• _Task directions_: The answer consists of the lines from the line holding "none -> purple slope G9:I9 level 1 top G" through the last line of the entries, retyped exactly, and nothing else. No pictures belong in it.

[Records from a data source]
******

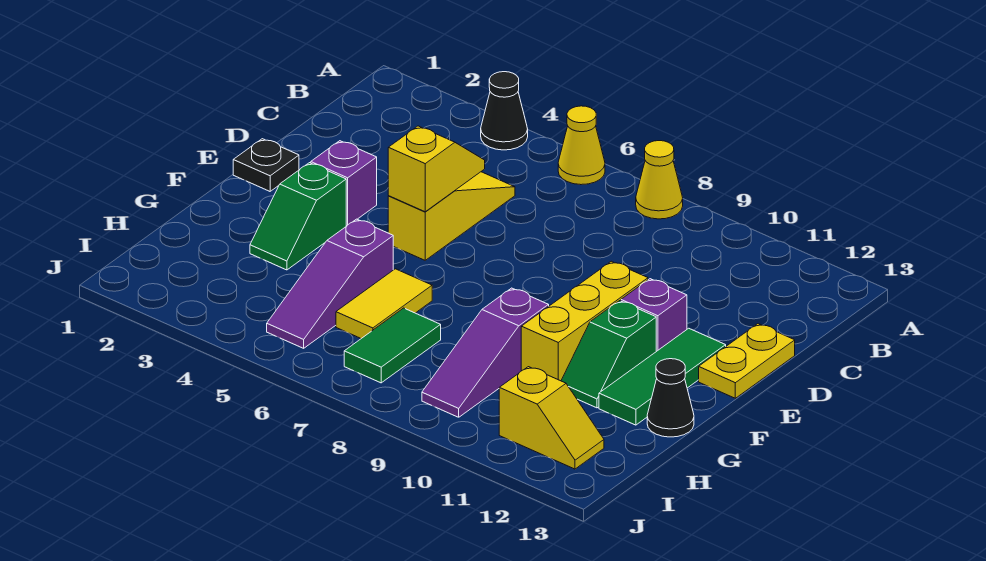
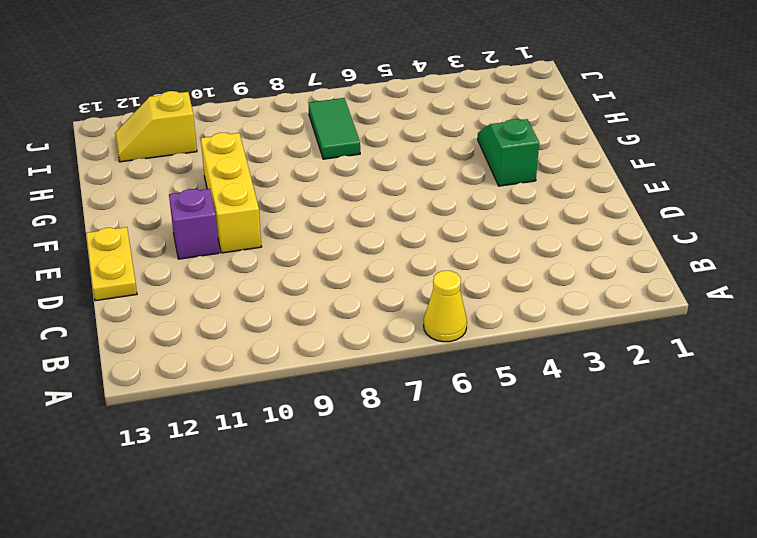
none -> black cone A4 level 1
none -> yellow cone A8 level 1
none -> yellow slope C5:E5 level 1 top E

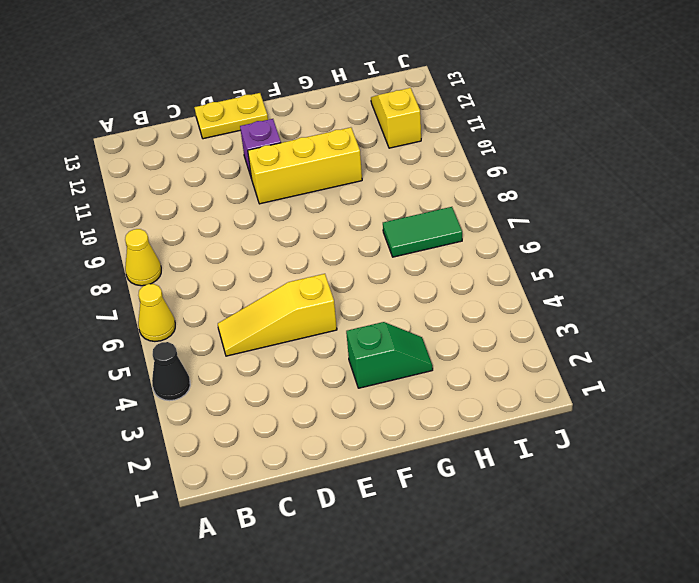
none -> black plate E1 level 1
none -> purple brick E3 level 1
none -> green tile E12:G12 level 1

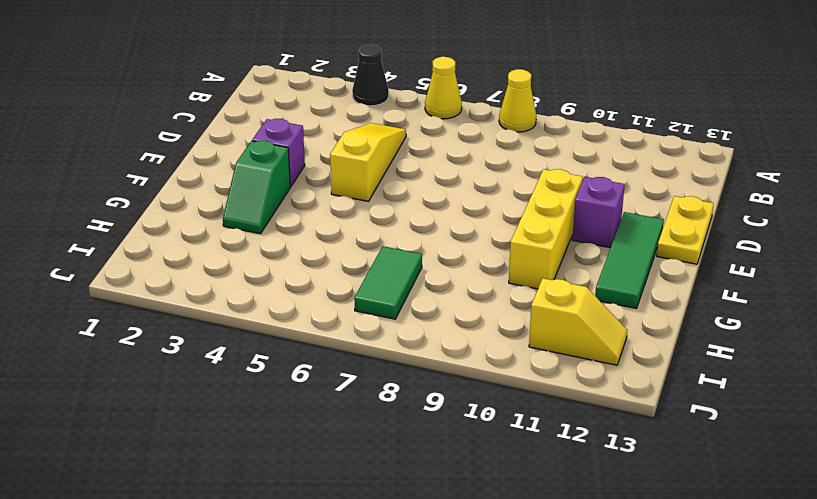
none -> black plate E1 level 1
none -> green slope F11:G11 level 1 top F
none -> purple slope G5:I5 level 1 top G

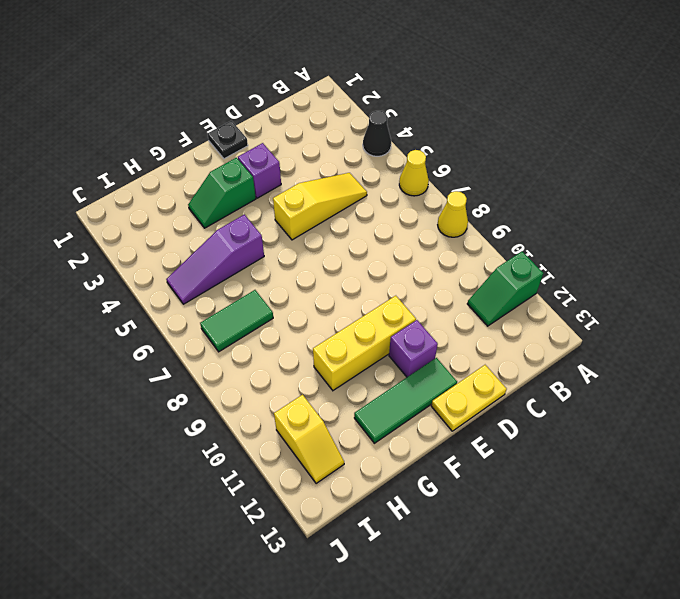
green slope A11:B11 level 1 top A -> green slope F11:G11 level 1 top F
none -> yellow tile G6:H6 level 1
none -> purple slope G9:I9 level 1 top G
none -> black cone G13 level 1

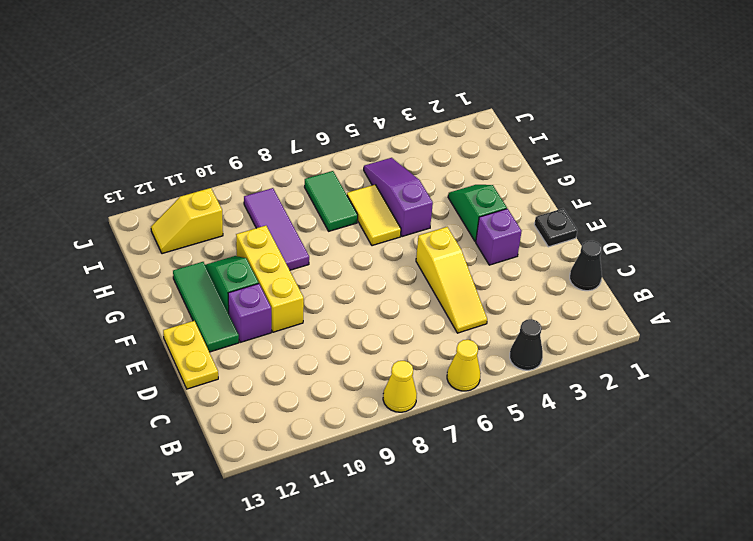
black cone C1 level 1 -> black cone G13 level 1
purple tile G9:I9 level 1 -> purple slope G9:I9 level 1 top G
none -> yellow slope D5:E5 level 2 top E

******

• _Solution for this exercise_:
none -> purple slope G9:I9 level 1 top G
none -> black cone G13 level 1

black cone C1 level 1 -> black cone G13 level 1
purple tile G9:I9 level 1 -> purple slope G9:I9 level 1 top G
none -> yellow slope D5:E5 level 2 top E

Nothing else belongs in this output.